* _TASK GOAL_
Word for word, retype the records below.

RECORDS TO USE below:

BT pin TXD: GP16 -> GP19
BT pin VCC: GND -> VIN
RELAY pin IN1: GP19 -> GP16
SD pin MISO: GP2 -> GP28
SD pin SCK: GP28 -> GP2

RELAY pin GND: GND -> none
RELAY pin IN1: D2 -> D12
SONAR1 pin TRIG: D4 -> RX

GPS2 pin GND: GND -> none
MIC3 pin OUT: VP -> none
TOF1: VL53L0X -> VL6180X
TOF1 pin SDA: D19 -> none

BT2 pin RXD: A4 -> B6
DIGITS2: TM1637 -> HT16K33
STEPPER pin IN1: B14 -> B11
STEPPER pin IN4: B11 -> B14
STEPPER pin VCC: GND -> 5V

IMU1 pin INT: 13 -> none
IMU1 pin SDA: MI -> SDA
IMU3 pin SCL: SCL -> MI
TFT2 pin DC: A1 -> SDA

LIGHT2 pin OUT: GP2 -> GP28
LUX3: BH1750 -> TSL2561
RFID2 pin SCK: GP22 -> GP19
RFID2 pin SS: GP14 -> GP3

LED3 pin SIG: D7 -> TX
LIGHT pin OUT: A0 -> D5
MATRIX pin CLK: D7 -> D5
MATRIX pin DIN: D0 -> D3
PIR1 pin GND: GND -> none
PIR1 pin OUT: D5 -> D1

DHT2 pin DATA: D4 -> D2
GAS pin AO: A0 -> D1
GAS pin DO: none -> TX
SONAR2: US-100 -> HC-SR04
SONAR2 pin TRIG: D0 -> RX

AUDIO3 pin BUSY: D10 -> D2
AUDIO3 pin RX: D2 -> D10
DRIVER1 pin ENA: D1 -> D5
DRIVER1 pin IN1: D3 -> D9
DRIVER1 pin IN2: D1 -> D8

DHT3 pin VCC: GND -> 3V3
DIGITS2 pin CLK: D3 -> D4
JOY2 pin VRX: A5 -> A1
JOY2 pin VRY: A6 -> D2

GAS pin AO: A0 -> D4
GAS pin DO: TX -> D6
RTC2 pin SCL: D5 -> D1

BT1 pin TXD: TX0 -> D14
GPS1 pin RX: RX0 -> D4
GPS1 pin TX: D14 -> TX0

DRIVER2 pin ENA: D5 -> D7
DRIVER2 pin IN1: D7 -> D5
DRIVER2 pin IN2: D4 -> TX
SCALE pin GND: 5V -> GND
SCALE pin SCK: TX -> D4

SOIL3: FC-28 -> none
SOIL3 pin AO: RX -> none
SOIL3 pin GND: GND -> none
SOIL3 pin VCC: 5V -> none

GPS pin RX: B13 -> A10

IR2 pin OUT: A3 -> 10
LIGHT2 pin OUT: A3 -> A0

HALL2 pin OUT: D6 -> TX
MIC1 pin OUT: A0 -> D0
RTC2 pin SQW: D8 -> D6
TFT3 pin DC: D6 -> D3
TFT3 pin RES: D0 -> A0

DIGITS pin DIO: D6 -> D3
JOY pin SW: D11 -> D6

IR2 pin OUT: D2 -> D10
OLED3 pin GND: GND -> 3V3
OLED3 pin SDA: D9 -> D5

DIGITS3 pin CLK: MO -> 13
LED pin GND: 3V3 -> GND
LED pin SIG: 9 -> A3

End of RECORDS TO USE.

* _OUTPUT OF THE TASK_
BT pin TXD: GP16 -> GP19
BT pin VCC: GND -> VIN
RELAY pin IN1: GP19 -> GP16
SD pin MISO: GP2 -> GP28
SD pin SCK: GP28 -> GP2

RELAY pin GND: GND -> none
RELAY pin IN1: D2 -> D12
SONAR1 pin TRIG: D4 -> RX

GPS2 pin GND: GND -> none
MIC3 pin OUT: VP -> none
TOF1: VL53L0X -> VL6180X
TOF1 pin SDA: D19 -> none

BT2 pin RXD: A4 -> B6
DIGITS2: TM1637 -> HT16K33
STEPPER pin IN1: B14 -> B11
STEPPER pin IN4: B11 -> B14
STEPPER pin VCC: GND -> 5V

IMU1 pin INT: 13 -> none
IMU1 pin SDA: MI -> SDA
IMU3 pin SCL: SCL -> MI
TFT2 pin DC: A1 -> SDA

LIGHT2 pin OUT: GP2 -> GP28
LUX3: BH1750 -> TSL2561
RFID2 pin SCK: GP22 -> GP19
RFID2 pin SS: GP14 -> GP3

LED3 pin SIG: D7 -> TX
LIGHT pin OUT: A0 -> D5
MATRIX pin CLK: D7 -> D5
MATRIX pin DIN: D0 -> D3
PIR1 pin GND: GND -> none
PIR1 pin OUT: D5 -> D1

DHT2 pin DATA: D4 -> D2
GAS pin AO: A0 -> D1
GAS pin DO: none -> TX
SONAR2: US-100 -> HC-SR04
SONAR2 pin TRIG: D0 -> RX

AUDIO3 pin BUSY: D10 -> D2
AUDIO3 pin RX: D2 -> D10
DRIVER1 pin ENA: D1 -> D5
DRIVER1 pin IN1: D3 -> D9
DRIVER1 pin IN2: D1 -> D8

DHT3 pin VCC: GND -> 3V3
DIGITS2 pin CLK: D3 -> D4
JOY2 pin VRX: A5 -> A1
JOY2 pin VRY: A6 -> D2

GAS pin AO: A0 -> D4
GAS pin DO: TX -> D6
RTC2 pin SCL: D5 -> D1

BT1 pin TXD: TX0 -> D14
GPS1 pin RX: RX0 -> D4
GPS1 pin TX: D14 -> TX0

DRIVER2 pin ENA: D5 -> D7
DRIVER2 pin IN1: D7 -> D5
DRIVER2 pin IN2: D4 -> TX
SCALE pin GND: 5V -> GND
SCALE pin SCK: TX -> D4

SOIL3: FC-28 -> none
SOIL3 pin AO: RX -> none
SOIL3 pin GND: GND -> none
SOIL3 pin VCC: 5V -> none

GPS pin RX: B13 -> A10

IR2 pin OUT: A3 -> 10
LIGHT2 pin OUT: A3 -> A0

HALL2 pin OUT: D6 -> TX
MIC1 pin OUT: A0 -> D0
RTC2 pin SQW: D8 -> D6
TFT3 pin DC: D6 -> D3
TFT3 pin RES: D0 -> A0

DIGITS pin DIO: D6 -> D3
JOY pin SW: D11 -> D6

IR2 pin OUT: D2 -> D10
OLED3 pin GND: GND -> 3V3
OLED3 pin SDA: D9 -> D5

DIGITS3 pin CLK: MO -> 13
LED pin GND: 3V3 -> GND
LED pin SIG: 9 -> A3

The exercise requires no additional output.